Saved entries
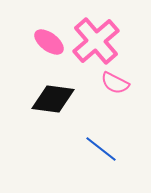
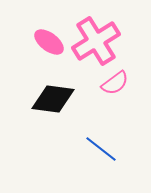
pink cross: rotated 9 degrees clockwise
pink semicircle: rotated 64 degrees counterclockwise
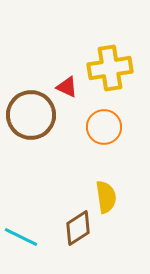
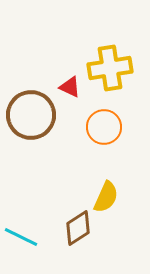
red triangle: moved 3 px right
yellow semicircle: rotated 32 degrees clockwise
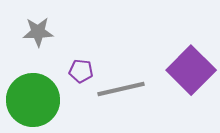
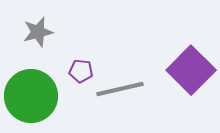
gray star: rotated 12 degrees counterclockwise
gray line: moved 1 px left
green circle: moved 2 px left, 4 px up
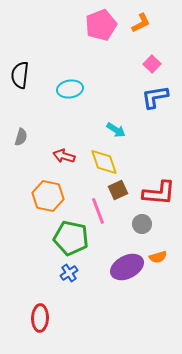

▶ [YOUR GOAL] Can you rewrite every line of the records with "rotated" swapped for "turned" wherever it occurs, changing nothing else and leaving out the pictures?

▶ [OUTPUT]
pink cross: turned 9 degrees clockwise
pink semicircle: turned 64 degrees counterclockwise
red triangle: moved 3 px right
yellow semicircle: turned 32 degrees clockwise
gray star: turned 12 degrees counterclockwise
gray line: moved 1 px left
green circle: moved 2 px left, 4 px up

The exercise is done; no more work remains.